*TASK BRIEF*.
Repeat every record below exactly as written.

*DATA EXTRACTS*.
^^^^^^^^^^^^^^^^

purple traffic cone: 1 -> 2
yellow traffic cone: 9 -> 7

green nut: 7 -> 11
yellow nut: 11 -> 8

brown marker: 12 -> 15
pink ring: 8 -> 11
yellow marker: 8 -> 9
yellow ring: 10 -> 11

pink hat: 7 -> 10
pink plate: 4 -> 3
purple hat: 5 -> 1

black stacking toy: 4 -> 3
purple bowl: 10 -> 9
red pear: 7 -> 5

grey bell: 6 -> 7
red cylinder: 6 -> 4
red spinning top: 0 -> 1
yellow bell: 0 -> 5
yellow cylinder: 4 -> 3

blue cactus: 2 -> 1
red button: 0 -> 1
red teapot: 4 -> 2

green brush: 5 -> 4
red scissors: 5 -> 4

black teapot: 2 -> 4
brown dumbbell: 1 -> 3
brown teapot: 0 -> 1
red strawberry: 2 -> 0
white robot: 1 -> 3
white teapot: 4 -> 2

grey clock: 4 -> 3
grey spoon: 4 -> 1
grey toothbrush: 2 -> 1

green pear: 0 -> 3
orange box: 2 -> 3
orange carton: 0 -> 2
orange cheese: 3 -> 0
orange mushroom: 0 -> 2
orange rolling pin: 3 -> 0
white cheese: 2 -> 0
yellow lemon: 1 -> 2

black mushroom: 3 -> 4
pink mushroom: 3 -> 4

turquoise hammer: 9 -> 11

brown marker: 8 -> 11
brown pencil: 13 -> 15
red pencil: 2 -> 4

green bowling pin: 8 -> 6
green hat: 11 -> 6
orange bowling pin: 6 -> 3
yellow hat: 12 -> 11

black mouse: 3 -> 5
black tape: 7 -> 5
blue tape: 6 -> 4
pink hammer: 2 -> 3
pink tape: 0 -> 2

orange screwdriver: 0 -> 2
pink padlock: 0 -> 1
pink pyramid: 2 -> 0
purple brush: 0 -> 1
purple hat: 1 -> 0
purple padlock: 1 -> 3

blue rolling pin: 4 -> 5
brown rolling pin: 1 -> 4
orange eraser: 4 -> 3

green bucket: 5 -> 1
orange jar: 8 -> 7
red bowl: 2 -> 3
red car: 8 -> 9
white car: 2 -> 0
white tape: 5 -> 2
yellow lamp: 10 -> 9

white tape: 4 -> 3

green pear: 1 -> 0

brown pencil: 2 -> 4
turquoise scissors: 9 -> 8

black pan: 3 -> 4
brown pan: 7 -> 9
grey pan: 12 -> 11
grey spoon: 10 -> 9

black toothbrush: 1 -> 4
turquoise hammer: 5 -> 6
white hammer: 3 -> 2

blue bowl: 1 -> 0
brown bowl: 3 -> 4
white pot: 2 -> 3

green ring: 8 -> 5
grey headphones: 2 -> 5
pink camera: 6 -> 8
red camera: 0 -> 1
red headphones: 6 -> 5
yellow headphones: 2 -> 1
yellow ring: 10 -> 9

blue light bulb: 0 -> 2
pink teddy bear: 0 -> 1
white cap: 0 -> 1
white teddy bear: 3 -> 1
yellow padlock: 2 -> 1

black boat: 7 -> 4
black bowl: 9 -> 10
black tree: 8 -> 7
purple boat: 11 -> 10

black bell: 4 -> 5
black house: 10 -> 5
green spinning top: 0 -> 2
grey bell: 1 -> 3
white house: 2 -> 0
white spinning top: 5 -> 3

^^^^^^^^^^^^^^^^

*EXERCISE RESULT*.
purple traffic cone: 1 -> 2
yellow traffic cone: 9 -> 7

green nut: 7 -> 11
yellow nut: 11 -> 8

brown marker: 12 -> 15
pink ring: 8 -> 11
yellow marker: 8 -> 9
yellow ring: 10 -> 11

pink hat: 7 -> 10
pink plate: 4 -> 3
purple hat: 5 -> 1

black stacking toy: 4 -> 3
purple bowl: 10 -> 9
red pear: 7 -> 5

grey bell: 6 -> 7
red cylinder: 6 -> 4
red spinning top: 0 -> 1
yellow bell: 0 -> 5
yellow cylinder: 4 -> 3

blue cactus: 2 -> 1
red button: 0 -> 1
red teapot: 4 -> 2

green brush: 5 -> 4
red scissors: 5 -> 4

black teapot: 2 -> 4
brown dumbbell: 1 -> 3
brown teapot: 0 -> 1
red strawberry: 2 -> 0
white robot: 1 -> 3
white teapot: 4 -> 2

grey clock: 4 -> 3
grey spoon: 4 -> 1
grey toothbrush: 2 -> 1

green pear: 0 -> 3
orange box: 2 -> 3
orange carton: 0 -> 2
orange cheese: 3 -> 0
orange mushroom: 0 -> 2
orange rolling pin: 3 -> 0
white cheese: 2 -> 0
yellow lemon: 1 -> 2

black mushroom: 3 -> 4
pink mushroom: 3 -> 4

turquoise hammer: 9 -> 11

brown marker: 8 -> 11
brown pencil: 13 -> 15
red pencil: 2 -> 4

green bowling pin: 8 -> 6
green hat: 11 -> 6
orange bowling pin: 6 -> 3
yellow hat: 12 -> 11

black mouse: 3 -> 5
black tape: 7 -> 5
blue tape: 6 -> 4
pink hammer: 2 -> 3
pink tape: 0 -> 2

orange screwdriver: 0 -> 2
pink padlock: 0 -> 1
pink pyramid: 2 -> 0
purple brush: 0 -> 1
purple hat: 1 -> 0
purple padlock: 1 -> 3

blue rolling pin: 4 -> 5
brown rolling pin: 1 -> 4
orange eraser: 4 -> 3

green bucket: 5 -> 1
orange jar: 8 -> 7
red bowl: 2 -> 3
red car: 8 -> 9
white car: 2 -> 0
white tape: 5 -> 2
yellow lamp: 10 -> 9

white tape: 4 -> 3

green pear: 1 -> 0

brown pencil: 2 -> 4
turquoise scissors: 9 -> 8

black pan: 3 -> 4
brown pan: 7 -> 9
grey pan: 12 -> 11
grey spoon: 10 -> 9

black toothbrush: 1 -> 4
turquoise hammer: 5 -> 6
white hammer: 3 -> 2

blue bowl: 1 -> 0
brown bowl: 3 -> 4
white pot: 2 -> 3

green ring: 8 -> 5
grey headphones: 2 -> 5
pink camera: 6 -> 8
red camera: 0 -> 1
red headphones: 6 -> 5
yellow headphones: 2 -> 1
yellow ring: 10 -> 9

blue light bulb: 0 -> 2
pink teddy bear: 0 -> 1
white cap: 0 -> 1
white teddy bear: 3 -> 1
yellow padlock: 2 -> 1

black boat: 7 -> 4
black bowl: 9 -> 10
black tree: 8 -> 7
purple boat: 11 -> 10

black bell: 4 -> 5
black house: 10 -> 5
green spinning top: 0 -> 2
grey bell: 1 -> 3
white house: 2 -> 0
white spinning top: 5 -> 3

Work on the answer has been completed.